About this task
Please repeat, from the entries that follow, the lines from the one containing "C1: none -> 680nF (+12V, N_26)" through the one containing "IC14: NOT CD4069" exactly, adding nothing.

+++ Working data

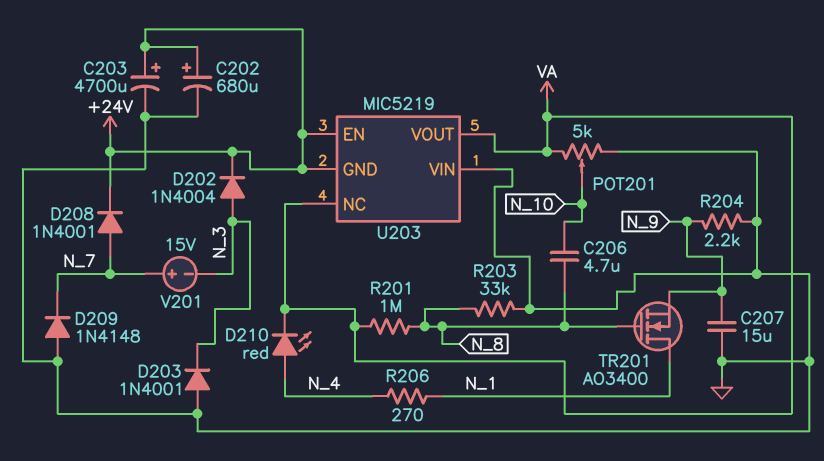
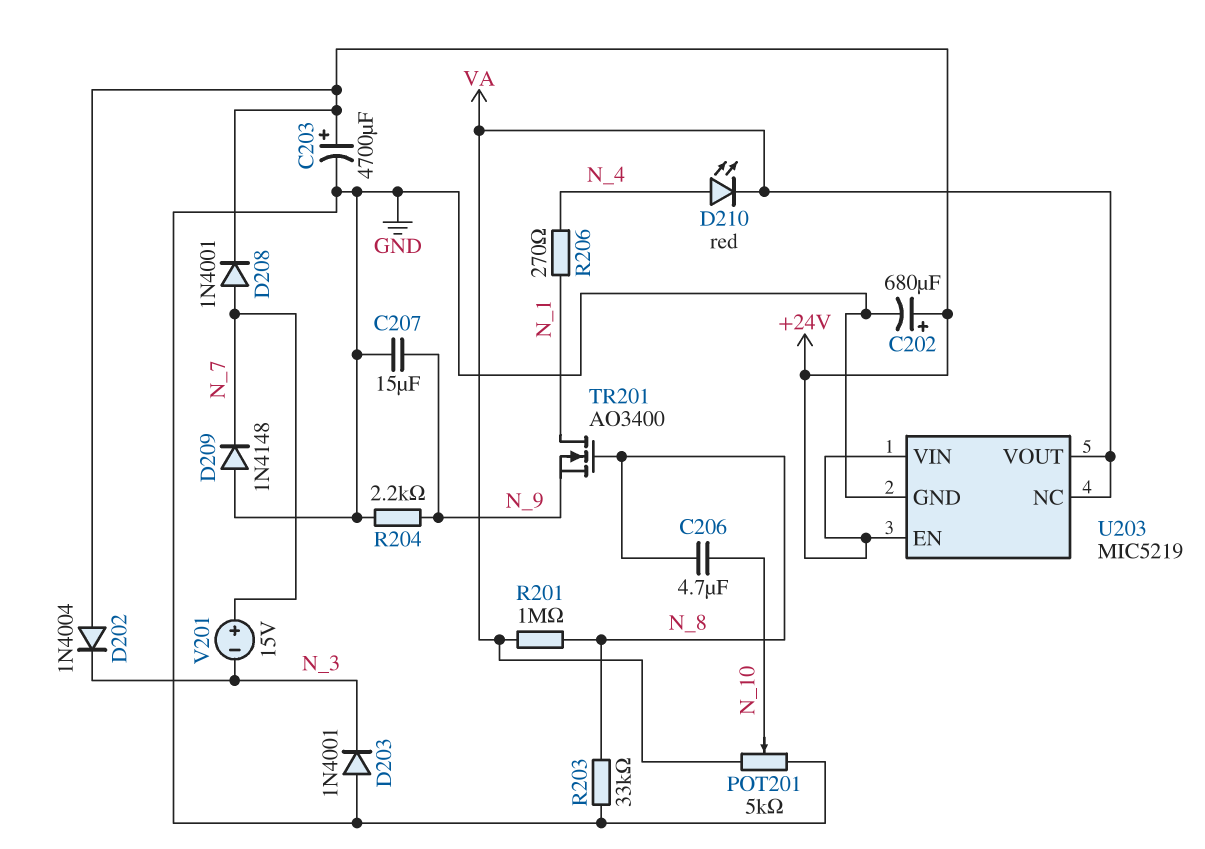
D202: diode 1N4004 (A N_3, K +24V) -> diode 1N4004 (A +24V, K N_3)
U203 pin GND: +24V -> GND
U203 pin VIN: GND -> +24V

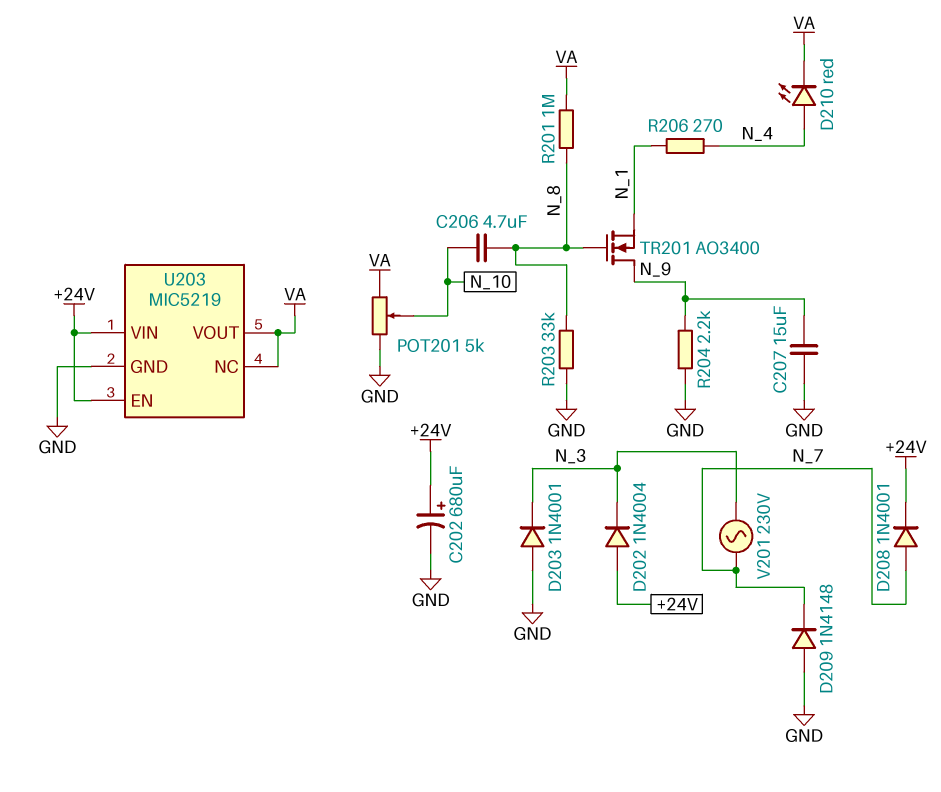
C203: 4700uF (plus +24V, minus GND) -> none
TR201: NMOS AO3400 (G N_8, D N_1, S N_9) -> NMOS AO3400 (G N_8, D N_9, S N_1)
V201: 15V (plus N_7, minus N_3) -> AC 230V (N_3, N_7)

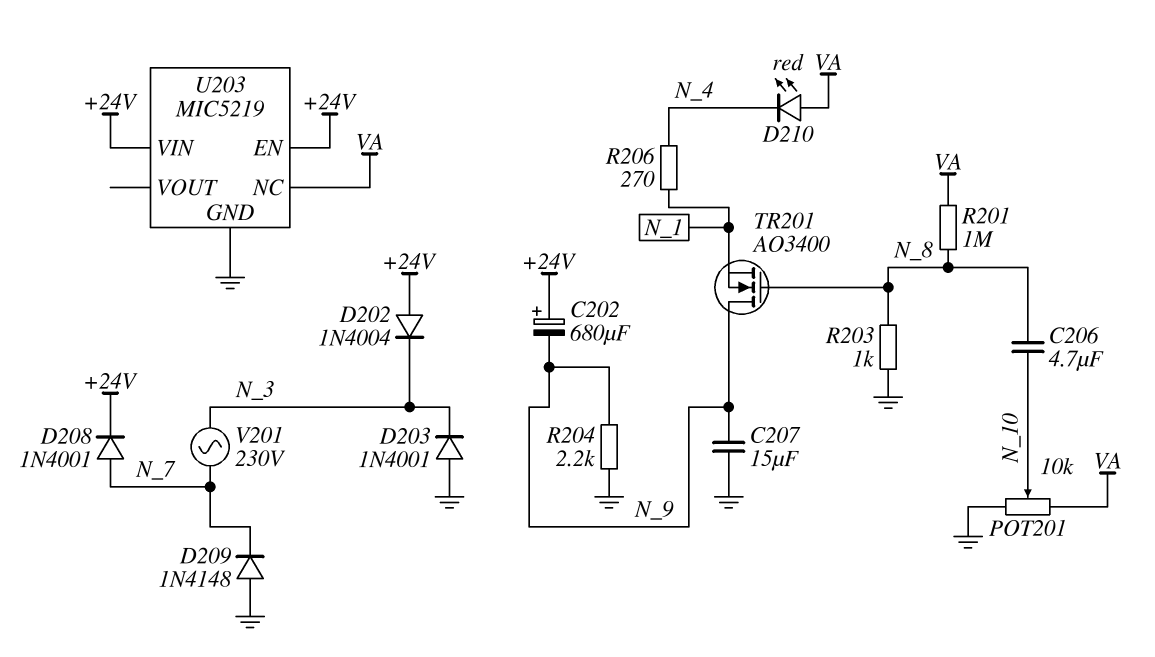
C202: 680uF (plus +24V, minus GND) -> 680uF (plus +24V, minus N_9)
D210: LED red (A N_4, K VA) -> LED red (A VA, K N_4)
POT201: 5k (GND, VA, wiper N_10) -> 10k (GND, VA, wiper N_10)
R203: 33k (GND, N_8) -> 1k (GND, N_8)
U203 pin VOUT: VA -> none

++++++
+++ Working data

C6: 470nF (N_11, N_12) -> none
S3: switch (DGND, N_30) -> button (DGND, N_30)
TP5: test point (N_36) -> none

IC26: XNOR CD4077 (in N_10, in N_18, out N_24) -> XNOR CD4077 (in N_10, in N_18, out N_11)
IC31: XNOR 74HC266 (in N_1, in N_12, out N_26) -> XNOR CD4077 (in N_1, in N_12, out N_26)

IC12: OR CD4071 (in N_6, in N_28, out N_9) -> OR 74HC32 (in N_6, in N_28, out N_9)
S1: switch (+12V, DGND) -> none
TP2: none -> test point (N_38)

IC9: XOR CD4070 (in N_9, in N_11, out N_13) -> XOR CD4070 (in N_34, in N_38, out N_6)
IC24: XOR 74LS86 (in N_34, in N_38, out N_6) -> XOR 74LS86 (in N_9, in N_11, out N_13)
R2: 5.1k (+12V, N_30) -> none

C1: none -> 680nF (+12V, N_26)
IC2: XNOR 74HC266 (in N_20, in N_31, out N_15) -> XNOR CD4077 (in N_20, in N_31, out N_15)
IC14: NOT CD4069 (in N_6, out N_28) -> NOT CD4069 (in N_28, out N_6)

++++++

Result of the exercise
C1: none -> 680nF (+12V, N_26)
IC2: XNOR 74HC266 (in N_20, in N_31, out N_15) -> XNOR CD4077 (in N_20, in N_31, out N_15)
IC14: NOT CD4069 (in N_6, out N_28) -> NOT CD4069 (in N_28, out N_6)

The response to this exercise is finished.